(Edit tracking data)
______

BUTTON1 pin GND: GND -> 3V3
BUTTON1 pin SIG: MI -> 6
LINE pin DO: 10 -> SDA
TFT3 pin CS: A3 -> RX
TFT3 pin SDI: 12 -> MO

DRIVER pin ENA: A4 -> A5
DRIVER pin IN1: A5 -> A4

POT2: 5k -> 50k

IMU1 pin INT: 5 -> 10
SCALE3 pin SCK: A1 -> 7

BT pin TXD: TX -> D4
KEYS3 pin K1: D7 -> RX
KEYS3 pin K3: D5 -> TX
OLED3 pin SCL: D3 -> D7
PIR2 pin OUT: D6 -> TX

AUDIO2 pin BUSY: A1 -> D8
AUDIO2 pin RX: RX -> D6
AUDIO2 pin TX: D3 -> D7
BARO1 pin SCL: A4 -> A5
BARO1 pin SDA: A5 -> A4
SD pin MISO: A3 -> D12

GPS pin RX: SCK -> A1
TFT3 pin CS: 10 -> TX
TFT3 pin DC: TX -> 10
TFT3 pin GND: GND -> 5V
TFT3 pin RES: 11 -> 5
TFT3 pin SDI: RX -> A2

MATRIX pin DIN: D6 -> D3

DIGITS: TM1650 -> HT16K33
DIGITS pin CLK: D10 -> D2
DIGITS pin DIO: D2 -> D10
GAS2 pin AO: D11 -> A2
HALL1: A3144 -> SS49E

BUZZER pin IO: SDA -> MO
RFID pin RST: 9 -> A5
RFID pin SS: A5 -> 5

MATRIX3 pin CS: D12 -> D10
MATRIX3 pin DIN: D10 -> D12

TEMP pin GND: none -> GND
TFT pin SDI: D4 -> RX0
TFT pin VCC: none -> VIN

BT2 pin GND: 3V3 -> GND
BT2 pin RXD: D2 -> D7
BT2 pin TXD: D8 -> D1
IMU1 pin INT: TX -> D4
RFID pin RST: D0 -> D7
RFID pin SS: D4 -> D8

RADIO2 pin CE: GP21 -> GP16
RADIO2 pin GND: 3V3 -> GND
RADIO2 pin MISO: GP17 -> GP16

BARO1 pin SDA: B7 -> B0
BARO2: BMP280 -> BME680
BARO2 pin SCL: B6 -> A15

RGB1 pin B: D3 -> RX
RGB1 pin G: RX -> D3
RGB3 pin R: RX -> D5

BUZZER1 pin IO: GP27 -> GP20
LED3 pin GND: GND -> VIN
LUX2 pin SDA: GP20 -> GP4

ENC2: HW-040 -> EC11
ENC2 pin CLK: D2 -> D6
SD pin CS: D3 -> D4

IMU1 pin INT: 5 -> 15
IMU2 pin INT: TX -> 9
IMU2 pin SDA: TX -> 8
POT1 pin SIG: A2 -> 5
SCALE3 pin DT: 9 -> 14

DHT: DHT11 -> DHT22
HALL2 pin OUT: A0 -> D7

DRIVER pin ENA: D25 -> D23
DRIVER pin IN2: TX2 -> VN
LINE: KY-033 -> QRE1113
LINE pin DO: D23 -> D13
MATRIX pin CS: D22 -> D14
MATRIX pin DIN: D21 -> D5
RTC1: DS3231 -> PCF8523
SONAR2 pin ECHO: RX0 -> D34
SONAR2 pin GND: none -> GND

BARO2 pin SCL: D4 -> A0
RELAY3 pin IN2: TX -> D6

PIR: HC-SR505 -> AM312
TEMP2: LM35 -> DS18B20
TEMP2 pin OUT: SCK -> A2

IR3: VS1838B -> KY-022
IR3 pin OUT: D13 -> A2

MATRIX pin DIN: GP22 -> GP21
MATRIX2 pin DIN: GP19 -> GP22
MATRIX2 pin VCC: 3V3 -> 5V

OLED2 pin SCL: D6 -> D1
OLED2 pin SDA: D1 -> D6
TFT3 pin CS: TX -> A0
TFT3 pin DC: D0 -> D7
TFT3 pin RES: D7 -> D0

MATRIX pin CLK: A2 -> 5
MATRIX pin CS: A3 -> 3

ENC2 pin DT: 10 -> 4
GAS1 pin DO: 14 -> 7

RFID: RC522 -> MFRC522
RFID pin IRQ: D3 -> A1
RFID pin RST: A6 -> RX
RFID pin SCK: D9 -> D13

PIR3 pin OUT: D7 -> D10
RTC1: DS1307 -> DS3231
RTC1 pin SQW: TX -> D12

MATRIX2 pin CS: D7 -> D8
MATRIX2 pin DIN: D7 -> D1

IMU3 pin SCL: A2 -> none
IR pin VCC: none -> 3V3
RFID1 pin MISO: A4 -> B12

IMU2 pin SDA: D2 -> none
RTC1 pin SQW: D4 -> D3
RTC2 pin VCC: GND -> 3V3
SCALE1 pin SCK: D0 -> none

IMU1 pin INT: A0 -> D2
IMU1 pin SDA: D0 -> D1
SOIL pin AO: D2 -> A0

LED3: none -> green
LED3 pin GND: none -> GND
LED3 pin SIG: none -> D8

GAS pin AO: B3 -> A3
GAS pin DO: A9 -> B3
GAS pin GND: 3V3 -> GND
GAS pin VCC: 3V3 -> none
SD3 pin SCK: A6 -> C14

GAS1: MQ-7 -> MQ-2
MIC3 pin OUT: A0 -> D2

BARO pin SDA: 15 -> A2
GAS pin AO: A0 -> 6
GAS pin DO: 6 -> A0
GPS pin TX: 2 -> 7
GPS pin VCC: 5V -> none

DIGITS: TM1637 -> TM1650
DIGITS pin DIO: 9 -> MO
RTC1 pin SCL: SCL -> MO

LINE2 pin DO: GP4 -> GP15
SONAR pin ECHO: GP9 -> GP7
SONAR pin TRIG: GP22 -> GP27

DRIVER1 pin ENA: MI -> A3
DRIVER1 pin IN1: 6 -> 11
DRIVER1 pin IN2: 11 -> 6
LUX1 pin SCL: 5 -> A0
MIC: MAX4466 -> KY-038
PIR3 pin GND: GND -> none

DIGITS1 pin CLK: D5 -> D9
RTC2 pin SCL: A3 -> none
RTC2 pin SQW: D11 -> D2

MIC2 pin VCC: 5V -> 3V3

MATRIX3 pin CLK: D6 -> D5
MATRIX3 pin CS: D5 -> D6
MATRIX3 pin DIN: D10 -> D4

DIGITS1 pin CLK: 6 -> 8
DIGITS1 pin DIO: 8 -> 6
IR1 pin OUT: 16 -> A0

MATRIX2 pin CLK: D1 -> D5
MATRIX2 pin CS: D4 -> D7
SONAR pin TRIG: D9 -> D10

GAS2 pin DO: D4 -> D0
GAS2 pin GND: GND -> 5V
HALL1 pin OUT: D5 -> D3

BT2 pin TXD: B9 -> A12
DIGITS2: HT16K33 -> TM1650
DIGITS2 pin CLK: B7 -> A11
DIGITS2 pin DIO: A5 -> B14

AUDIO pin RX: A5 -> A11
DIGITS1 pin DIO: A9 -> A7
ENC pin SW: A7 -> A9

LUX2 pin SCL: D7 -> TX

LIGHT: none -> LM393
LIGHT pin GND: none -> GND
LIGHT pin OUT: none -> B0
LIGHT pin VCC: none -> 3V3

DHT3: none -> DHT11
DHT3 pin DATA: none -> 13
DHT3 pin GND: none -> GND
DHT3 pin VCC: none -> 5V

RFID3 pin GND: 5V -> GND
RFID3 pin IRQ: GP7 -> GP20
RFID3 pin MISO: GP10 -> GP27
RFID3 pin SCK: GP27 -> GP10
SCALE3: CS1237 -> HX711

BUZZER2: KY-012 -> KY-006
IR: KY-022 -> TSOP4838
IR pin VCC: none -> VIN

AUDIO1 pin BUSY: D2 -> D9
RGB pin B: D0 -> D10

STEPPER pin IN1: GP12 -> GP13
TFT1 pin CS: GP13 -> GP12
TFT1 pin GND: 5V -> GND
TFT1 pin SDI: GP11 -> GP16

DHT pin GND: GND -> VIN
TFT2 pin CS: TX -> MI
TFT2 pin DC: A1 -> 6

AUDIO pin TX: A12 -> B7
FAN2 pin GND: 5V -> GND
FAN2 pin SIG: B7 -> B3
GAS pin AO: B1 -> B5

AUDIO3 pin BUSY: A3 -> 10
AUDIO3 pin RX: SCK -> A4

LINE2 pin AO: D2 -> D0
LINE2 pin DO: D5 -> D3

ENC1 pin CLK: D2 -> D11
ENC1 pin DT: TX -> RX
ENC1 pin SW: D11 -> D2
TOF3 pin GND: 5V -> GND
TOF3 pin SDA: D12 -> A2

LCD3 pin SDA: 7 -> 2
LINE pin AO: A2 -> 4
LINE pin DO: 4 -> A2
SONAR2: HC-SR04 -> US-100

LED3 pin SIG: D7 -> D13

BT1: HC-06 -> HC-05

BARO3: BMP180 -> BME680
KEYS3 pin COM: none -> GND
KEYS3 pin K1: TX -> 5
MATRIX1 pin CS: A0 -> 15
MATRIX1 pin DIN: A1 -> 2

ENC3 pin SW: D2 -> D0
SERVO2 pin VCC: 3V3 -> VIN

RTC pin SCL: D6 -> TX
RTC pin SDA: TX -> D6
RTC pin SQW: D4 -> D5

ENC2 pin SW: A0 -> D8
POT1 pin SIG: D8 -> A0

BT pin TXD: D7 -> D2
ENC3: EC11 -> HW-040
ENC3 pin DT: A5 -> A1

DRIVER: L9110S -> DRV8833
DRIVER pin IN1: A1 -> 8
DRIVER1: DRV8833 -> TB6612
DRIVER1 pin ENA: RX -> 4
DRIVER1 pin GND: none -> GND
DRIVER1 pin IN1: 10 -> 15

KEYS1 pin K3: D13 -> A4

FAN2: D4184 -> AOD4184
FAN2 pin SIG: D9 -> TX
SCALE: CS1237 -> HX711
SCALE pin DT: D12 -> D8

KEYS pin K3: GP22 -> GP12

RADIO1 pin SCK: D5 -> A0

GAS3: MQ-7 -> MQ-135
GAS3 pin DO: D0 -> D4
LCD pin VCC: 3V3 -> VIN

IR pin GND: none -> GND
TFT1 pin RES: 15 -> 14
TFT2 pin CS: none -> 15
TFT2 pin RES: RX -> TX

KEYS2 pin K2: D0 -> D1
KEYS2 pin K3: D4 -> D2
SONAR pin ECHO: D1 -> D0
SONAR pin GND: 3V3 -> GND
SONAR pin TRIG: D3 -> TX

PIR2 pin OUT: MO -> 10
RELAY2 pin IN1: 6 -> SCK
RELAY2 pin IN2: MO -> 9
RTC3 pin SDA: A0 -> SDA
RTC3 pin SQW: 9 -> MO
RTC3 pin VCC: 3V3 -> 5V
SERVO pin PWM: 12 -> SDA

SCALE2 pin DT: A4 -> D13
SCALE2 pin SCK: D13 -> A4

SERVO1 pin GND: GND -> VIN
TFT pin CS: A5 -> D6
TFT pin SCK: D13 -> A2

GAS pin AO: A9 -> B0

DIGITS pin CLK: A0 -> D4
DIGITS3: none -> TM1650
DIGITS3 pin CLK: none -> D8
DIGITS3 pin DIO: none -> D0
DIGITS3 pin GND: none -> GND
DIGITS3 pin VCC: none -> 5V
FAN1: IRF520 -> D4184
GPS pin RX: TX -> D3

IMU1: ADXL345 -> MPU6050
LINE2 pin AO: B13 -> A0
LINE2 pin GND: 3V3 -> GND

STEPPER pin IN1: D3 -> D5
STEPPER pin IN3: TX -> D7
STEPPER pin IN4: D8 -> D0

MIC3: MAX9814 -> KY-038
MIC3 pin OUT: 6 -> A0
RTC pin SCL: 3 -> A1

______

Task goal:
Search the entries for the word "ECHO". Copy every line where it occurs.

Exercise solution:
SONAR2 pin ECHO: RX0 -> D34
SONAR pin ECHO: GP9 -> GP7
SONAR pin ECHO: D1 -> D0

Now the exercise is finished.